WORK TO BE COMPLETED -
Search the data below for the string "missing". Extract every line that contains it.

RECORDS FOR THIS EXERCISE -
════
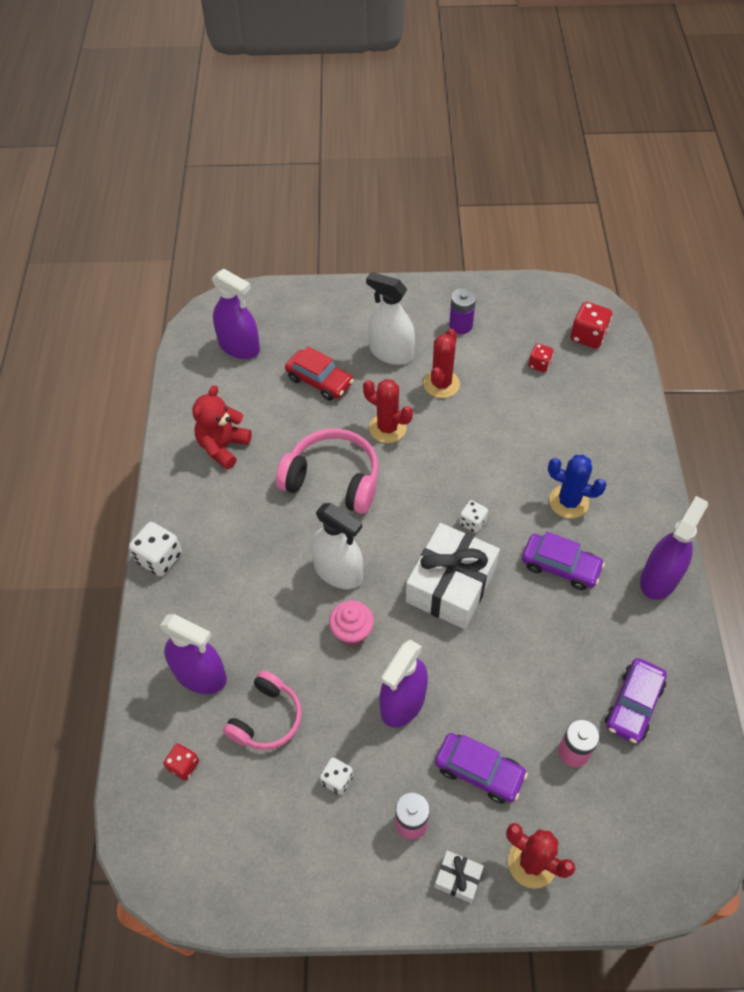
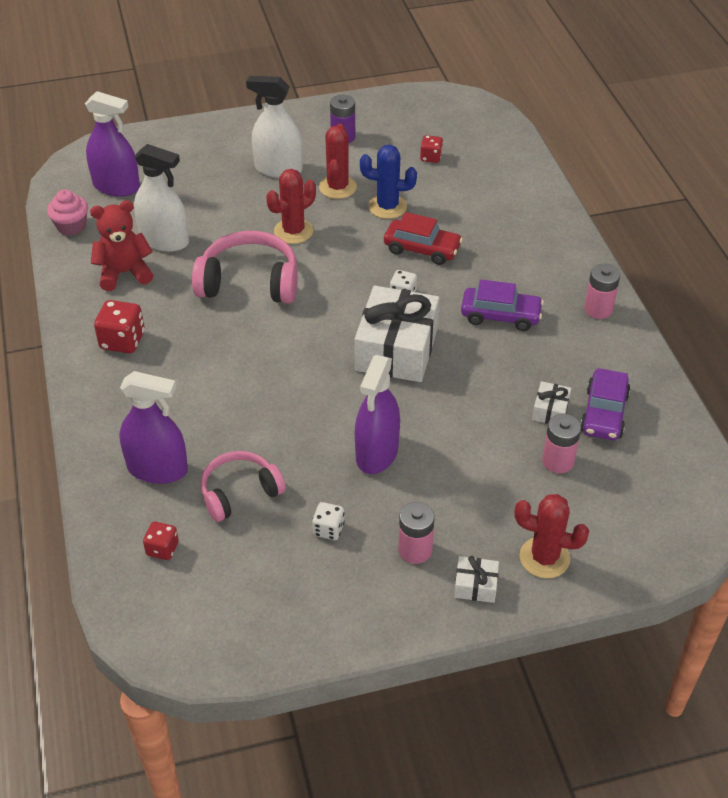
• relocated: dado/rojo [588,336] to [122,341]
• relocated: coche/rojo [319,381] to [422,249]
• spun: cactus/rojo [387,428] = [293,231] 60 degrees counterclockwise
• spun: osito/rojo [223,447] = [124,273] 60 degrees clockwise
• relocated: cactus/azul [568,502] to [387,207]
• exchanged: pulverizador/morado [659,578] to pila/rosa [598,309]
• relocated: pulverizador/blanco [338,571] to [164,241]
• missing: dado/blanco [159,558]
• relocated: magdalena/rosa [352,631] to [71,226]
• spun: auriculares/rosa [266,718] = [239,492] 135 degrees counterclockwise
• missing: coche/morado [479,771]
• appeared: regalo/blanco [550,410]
════
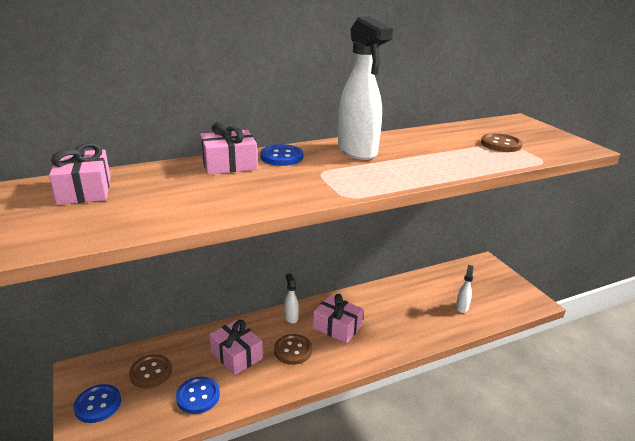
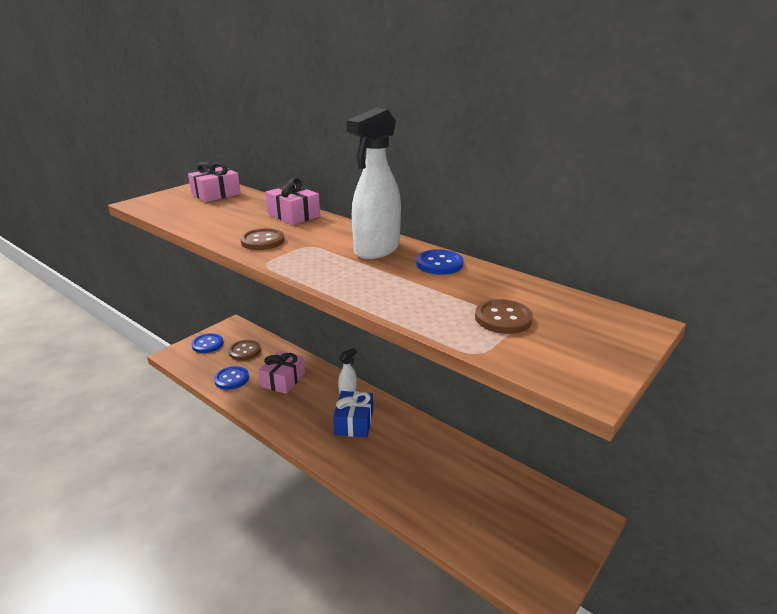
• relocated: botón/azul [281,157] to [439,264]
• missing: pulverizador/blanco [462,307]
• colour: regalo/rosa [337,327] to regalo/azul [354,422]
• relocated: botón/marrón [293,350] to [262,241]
════
RESPONSE -
• missing: dado/blanco [159,558]
• missing: coche/morado [479,771]
• missing: pulverizador/blanco [462,307]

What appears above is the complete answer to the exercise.